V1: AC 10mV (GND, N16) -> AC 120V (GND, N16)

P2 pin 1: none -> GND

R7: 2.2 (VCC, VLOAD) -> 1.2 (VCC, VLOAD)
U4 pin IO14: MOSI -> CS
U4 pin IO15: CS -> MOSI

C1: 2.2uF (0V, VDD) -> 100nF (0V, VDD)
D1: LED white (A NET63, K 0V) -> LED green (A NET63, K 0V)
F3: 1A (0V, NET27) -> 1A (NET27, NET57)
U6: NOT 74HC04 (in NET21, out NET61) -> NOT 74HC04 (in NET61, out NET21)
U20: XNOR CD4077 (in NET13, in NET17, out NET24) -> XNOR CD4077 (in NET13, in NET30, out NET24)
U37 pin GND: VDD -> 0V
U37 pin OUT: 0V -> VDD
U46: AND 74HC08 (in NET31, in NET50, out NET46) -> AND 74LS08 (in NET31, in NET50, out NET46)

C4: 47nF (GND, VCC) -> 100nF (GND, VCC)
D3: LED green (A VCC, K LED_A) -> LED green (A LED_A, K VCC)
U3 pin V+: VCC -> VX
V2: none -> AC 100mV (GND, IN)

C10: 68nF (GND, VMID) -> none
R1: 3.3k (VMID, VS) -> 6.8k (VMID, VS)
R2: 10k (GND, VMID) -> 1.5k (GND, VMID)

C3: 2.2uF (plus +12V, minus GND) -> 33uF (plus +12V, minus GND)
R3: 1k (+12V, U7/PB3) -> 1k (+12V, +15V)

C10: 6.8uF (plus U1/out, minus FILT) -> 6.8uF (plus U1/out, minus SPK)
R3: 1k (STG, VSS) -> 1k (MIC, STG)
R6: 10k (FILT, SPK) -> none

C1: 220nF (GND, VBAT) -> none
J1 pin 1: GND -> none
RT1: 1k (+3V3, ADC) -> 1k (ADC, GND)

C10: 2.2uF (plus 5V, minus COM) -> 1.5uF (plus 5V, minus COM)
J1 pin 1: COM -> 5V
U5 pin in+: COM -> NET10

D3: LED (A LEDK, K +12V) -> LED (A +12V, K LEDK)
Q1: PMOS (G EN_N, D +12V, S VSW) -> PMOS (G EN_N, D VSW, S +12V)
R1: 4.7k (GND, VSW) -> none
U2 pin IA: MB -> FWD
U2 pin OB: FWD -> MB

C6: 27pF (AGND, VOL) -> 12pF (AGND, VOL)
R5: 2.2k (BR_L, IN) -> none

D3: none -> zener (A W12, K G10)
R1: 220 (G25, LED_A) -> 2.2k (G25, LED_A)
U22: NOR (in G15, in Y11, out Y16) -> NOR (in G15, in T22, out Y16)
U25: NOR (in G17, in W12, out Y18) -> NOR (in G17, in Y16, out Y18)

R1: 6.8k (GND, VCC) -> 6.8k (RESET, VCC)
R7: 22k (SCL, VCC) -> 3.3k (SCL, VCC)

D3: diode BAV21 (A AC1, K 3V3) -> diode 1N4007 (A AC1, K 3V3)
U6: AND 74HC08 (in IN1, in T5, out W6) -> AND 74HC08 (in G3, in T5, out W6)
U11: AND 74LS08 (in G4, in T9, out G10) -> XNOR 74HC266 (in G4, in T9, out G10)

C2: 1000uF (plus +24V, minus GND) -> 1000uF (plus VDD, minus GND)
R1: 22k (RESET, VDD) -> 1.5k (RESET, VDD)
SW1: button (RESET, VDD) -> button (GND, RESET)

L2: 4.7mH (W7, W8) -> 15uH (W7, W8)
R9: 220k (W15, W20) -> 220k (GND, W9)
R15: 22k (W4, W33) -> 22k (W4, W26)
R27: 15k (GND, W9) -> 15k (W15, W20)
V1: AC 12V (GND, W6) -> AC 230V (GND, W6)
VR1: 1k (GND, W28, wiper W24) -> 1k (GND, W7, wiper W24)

Action item
Could you copy exactly the lines from the first line of the records above through the line containing "U6: NOT 74HC04", both included, and nothing else?

Reply to the exercise
V1: AC 10mV (GND, N16) -> AC 120V (GND, N16)

P2 pin 1: none -> GND

R7: 2.2 (VCC, VLOAD) -> 1.2 (VCC, VLOAD)
U4 pin IO14: MOSI -> CS
U4 pin IO15: CS -> MOSI

C1: 2.2uF (0V, VDD) -> 100nF (0V, VDD)
D1: LED white (A NET63, K 0V) -> LED green (A NET63, K 0V)
F3: 1A (0V, NET27) -> 1A (NET27, NET57)
U6: NOT 74HC04 (in NET21, out NET61) -> NOT 74HC04 (in NET61, out NET21)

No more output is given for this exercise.